─── Dataset entries ───

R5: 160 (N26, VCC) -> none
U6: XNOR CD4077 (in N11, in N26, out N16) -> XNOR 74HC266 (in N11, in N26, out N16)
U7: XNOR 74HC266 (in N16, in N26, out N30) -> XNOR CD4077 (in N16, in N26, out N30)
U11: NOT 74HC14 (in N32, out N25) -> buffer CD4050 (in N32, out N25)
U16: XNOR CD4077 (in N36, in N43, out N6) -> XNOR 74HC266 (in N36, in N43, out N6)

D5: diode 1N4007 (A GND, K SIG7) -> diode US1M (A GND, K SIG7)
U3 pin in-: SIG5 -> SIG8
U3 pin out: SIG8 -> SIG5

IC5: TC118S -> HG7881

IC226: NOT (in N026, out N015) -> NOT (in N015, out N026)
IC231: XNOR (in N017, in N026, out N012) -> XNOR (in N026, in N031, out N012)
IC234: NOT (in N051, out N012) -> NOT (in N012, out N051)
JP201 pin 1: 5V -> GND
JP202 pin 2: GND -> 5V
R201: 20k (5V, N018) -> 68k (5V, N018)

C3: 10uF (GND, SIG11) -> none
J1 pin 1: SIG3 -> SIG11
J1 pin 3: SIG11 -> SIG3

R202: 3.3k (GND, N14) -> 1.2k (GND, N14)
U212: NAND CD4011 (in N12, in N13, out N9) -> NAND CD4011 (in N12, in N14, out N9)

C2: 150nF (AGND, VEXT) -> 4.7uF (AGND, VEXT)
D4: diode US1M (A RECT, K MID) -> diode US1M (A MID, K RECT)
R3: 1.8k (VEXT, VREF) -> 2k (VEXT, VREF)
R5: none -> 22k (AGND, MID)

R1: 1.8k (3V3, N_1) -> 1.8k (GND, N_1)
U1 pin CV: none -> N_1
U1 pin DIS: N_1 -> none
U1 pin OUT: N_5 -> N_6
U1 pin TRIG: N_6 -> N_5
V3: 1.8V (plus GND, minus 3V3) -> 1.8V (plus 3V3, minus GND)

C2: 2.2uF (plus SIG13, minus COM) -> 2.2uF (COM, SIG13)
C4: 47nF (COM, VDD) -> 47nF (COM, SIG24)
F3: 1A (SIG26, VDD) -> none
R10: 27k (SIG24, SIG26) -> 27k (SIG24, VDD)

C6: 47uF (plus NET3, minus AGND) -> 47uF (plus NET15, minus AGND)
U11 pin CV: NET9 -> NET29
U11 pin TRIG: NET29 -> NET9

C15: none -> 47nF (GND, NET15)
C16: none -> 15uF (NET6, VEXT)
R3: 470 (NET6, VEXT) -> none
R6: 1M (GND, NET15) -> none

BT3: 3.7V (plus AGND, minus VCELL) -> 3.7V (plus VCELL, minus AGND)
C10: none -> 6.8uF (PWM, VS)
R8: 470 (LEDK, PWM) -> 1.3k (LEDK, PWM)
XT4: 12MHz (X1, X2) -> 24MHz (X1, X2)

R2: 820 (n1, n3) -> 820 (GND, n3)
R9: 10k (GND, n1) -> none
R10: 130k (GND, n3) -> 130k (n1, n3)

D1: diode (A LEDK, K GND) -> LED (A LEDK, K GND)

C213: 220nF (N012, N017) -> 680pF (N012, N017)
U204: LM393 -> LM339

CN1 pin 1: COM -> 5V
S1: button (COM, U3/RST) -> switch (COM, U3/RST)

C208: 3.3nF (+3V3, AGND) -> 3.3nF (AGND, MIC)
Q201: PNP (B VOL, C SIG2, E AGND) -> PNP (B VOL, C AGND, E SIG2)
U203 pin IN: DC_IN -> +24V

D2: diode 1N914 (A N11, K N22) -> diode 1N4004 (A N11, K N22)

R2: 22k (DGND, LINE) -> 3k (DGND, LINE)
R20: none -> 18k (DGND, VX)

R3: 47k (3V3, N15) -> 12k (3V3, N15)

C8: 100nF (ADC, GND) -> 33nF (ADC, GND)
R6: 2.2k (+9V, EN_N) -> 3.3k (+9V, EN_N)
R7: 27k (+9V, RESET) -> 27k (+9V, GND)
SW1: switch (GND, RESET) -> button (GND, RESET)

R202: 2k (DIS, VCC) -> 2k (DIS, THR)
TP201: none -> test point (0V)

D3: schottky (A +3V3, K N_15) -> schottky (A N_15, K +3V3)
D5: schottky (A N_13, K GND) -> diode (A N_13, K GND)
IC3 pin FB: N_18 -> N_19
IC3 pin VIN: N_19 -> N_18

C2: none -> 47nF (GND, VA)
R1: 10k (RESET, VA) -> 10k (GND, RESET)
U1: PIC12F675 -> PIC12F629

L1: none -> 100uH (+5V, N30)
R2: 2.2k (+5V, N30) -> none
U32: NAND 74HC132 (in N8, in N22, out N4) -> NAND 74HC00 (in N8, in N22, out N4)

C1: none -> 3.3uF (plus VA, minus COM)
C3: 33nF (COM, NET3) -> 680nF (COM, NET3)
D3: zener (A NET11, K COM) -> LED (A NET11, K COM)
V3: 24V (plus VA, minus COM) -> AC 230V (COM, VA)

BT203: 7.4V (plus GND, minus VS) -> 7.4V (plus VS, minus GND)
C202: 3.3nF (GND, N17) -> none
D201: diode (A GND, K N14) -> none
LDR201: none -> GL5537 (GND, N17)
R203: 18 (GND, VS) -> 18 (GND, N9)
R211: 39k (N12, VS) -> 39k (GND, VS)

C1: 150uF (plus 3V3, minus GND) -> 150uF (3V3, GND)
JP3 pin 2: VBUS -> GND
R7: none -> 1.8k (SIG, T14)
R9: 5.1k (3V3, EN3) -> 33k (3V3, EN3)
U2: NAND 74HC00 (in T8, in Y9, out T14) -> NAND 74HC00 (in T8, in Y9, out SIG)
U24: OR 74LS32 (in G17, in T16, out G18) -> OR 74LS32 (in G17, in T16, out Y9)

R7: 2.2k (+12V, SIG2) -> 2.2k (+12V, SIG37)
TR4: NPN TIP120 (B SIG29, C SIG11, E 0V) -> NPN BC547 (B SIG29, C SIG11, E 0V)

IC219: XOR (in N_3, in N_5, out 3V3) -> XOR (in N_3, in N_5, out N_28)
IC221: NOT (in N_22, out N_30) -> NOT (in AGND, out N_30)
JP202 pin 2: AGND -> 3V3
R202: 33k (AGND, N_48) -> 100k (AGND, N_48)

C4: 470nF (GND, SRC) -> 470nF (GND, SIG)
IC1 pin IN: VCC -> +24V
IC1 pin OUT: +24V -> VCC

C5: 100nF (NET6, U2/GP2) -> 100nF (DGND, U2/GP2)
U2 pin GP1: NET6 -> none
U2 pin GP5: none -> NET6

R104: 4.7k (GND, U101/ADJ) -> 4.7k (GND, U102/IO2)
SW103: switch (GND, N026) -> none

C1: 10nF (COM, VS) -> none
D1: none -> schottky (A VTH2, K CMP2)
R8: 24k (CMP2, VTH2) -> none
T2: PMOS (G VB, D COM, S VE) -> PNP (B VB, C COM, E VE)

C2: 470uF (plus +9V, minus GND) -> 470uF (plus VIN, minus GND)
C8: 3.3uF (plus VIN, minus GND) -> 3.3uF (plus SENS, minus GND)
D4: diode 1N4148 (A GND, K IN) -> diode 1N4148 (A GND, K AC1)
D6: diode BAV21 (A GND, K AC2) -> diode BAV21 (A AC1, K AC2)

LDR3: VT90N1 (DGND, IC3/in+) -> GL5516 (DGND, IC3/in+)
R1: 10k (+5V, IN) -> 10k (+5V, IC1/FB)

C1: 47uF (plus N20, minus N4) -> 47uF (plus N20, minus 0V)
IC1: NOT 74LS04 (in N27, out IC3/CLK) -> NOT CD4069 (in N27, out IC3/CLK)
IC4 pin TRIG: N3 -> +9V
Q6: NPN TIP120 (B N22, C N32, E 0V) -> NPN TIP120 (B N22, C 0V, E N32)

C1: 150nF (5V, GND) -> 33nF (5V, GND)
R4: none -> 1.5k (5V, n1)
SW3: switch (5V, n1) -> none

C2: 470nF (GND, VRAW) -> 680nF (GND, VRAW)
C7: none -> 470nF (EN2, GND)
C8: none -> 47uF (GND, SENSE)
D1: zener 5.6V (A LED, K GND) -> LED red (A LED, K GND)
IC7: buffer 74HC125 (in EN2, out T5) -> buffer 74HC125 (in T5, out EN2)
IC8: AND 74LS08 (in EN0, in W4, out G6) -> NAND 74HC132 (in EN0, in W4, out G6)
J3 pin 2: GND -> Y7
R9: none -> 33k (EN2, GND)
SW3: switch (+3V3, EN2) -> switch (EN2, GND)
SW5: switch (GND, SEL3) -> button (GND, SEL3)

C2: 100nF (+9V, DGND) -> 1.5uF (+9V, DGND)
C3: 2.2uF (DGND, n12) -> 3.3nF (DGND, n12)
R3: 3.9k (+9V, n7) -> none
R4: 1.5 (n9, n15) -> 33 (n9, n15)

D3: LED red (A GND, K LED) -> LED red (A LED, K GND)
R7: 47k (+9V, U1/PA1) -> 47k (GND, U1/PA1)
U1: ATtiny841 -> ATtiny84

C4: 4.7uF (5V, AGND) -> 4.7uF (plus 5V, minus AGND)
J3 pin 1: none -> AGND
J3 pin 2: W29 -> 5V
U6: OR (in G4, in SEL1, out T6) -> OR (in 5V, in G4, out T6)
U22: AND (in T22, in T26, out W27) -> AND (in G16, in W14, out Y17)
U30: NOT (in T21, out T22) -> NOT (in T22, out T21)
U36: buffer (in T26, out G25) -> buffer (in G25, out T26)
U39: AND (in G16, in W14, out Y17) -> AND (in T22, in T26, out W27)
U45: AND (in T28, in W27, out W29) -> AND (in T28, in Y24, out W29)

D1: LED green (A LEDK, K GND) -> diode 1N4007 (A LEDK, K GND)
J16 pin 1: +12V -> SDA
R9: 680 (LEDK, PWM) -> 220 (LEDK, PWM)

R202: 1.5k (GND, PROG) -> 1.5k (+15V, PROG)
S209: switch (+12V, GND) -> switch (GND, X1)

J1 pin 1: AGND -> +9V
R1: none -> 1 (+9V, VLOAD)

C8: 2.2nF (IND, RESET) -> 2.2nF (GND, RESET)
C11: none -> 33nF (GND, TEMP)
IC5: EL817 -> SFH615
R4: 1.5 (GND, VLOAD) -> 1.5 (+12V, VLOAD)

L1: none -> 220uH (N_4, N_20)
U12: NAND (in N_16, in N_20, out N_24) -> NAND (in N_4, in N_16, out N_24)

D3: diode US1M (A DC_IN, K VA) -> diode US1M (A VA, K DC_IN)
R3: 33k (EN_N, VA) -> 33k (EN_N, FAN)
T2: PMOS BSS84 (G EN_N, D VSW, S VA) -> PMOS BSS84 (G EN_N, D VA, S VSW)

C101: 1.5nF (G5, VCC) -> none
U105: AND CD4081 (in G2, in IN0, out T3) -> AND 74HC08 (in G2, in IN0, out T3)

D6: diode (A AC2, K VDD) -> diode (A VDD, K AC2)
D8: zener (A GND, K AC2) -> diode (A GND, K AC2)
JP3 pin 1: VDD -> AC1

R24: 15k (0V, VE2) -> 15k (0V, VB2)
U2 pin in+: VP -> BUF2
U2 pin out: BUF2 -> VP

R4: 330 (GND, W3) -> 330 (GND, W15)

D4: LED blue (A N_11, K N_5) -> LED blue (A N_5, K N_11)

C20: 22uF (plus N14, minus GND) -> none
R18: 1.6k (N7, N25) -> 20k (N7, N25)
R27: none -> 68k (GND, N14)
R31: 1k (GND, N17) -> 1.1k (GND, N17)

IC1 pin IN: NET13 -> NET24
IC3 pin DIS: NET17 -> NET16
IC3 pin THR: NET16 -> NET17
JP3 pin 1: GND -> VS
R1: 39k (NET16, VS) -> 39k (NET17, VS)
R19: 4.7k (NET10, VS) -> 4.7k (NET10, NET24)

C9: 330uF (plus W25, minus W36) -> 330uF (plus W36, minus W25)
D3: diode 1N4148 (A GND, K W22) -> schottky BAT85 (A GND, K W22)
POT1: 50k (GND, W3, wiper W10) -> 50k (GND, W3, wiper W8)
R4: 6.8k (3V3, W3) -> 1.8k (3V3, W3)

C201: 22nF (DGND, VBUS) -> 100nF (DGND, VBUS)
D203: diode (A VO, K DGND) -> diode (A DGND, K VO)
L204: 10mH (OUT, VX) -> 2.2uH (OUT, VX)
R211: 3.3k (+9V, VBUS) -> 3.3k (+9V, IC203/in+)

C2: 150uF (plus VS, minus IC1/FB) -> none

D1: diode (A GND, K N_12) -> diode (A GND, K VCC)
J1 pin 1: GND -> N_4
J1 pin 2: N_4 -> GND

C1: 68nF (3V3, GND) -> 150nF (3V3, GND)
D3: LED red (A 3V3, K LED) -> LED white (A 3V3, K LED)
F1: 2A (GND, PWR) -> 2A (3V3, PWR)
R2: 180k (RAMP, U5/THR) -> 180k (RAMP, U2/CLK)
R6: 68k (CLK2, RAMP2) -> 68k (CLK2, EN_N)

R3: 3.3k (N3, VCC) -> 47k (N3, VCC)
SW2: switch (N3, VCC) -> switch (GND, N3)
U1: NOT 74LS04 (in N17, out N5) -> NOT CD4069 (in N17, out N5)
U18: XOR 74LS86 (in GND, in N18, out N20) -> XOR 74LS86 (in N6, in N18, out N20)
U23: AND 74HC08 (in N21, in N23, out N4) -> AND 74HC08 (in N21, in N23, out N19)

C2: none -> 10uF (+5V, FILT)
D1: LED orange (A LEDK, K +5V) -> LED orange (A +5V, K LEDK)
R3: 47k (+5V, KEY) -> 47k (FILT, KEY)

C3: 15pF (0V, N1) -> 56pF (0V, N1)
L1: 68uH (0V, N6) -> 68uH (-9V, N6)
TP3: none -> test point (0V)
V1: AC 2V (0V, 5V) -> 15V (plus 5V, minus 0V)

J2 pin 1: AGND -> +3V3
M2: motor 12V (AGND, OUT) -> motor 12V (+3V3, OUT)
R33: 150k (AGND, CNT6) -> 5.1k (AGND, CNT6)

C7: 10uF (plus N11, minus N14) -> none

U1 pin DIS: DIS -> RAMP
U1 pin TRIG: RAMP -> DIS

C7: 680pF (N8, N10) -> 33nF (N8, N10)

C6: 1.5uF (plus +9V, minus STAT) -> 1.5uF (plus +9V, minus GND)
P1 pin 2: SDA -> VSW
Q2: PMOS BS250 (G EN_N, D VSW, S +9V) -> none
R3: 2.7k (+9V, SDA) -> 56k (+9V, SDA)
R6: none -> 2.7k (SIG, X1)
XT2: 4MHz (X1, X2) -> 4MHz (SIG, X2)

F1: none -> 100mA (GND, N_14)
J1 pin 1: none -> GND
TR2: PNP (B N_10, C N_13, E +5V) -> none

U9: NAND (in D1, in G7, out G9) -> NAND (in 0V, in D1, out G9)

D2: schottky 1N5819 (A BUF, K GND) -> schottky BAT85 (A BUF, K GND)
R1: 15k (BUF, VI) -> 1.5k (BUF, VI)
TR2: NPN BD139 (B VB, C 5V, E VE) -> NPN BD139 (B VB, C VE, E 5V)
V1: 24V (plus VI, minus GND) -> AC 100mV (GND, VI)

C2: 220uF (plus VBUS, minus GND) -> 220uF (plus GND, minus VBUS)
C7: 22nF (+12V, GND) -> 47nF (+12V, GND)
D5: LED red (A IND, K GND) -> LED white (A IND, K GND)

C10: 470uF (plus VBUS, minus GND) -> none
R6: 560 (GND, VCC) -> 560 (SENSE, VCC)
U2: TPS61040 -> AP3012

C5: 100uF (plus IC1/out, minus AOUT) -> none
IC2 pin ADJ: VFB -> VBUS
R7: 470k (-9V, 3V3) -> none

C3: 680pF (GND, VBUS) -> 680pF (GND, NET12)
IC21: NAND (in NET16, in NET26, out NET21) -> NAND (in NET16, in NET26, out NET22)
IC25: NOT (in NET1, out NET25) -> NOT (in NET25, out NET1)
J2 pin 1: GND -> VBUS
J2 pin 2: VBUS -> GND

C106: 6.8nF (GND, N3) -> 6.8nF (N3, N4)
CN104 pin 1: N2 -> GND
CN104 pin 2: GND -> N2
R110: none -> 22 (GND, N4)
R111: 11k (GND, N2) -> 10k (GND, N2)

───

§ **Exercise objective**
Nothing should appear in the answer except the lines above from the line with "R202: 3.3k (GND, N14) -> 1.2k (GND, N14)" through the line with "R6: 1M (GND, NET15) -> none", both included, written out exactly.

§ **Problem solution**
R202: 3.3k (GND, N14) -> 1.2k (GND, N14)
U212: NAND CD4011 (in N12, in N13, out N9) -> NAND CD4011 (in N12, in N14, out N9)

C2: 150nF (AGND, VEXT) -> 4.7uF (AGND, VEXT)
D4: diode US1M (A RECT, K MID) -> diode US1M (A MID, K RECT)
R3: 1.8k (VEXT, VREF) -> 2k (VEXT, VREF)
R5: none -> 22k (AGND, MID)

R1: 1.8k (3V3, N_1) -> 1.8k (GND, N_1)
U1 pin CV: none -> N_1
U1 pin DIS: N_1 -> none
U1 pin OUT: N_5 -> N_6
U1 pin TRIG: N_6 -> N_5
V3: 1.8V (plus GND, minus 3V3) -> 1.8V (plus 3V3, minus GND)

C2: 2.2uF (plus SIG13, minus COM) -> 2.2uF (COM, SIG13)
C4: 47nF (COM, VDD) -> 47nF (COM, SIG24)
F3: 1A (SIG26, VDD) -> none
R10: 27k (SIG24, SIG26) -> 27k (SIG24, VDD)

C6: 47uF (plus NET3, minus AGND) -> 47uF (plus NET15, minus AGND)
U11 pin CV: NET9 -> NET29
U11 pin TRIG: NET29 -> NET9

C15: none -> 47nF (GND, NET15)
C16: none -> 15uF (NET6, VEXT)
R3: 470 (NET6, VEXT) -> none
R6: 1M (GND, NET15) -> none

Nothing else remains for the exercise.